• _What is expected_
From the line with "RELAY1: SSR-2CH -> 5V-2CH" through the final line of the entries below, write out each line exactly and nothing else.

• _Version difference data_
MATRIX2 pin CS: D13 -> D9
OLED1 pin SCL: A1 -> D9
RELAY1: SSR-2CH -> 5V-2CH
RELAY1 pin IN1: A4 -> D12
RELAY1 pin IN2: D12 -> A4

• _Exercise answer_
RELAY1: SSR-2CH -> 5V-2CH
RELAY1 pin IN1: A4 -> D12
RELAY1 pin IN2: D12 -> A4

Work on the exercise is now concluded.